Report how many lines of the data below contain "vert". Give nothing besides the number.

^^^^^^^^

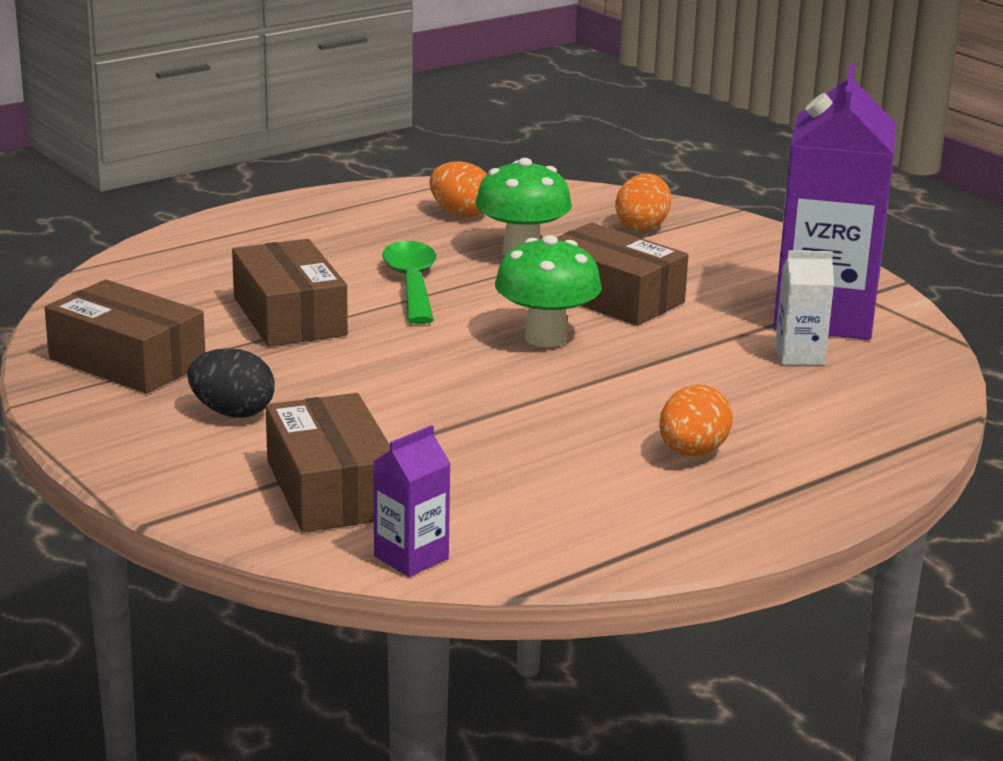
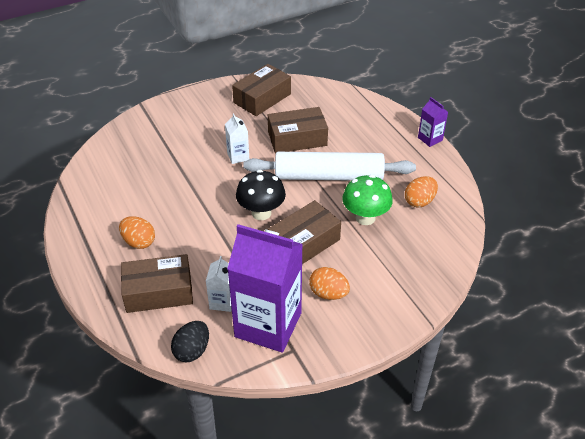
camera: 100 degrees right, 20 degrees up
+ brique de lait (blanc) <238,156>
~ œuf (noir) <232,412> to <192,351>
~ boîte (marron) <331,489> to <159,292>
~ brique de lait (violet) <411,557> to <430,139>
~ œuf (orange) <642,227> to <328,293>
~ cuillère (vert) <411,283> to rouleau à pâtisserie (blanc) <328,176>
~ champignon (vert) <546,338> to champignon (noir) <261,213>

^^^^^^^^

* _Answer to this problem_
2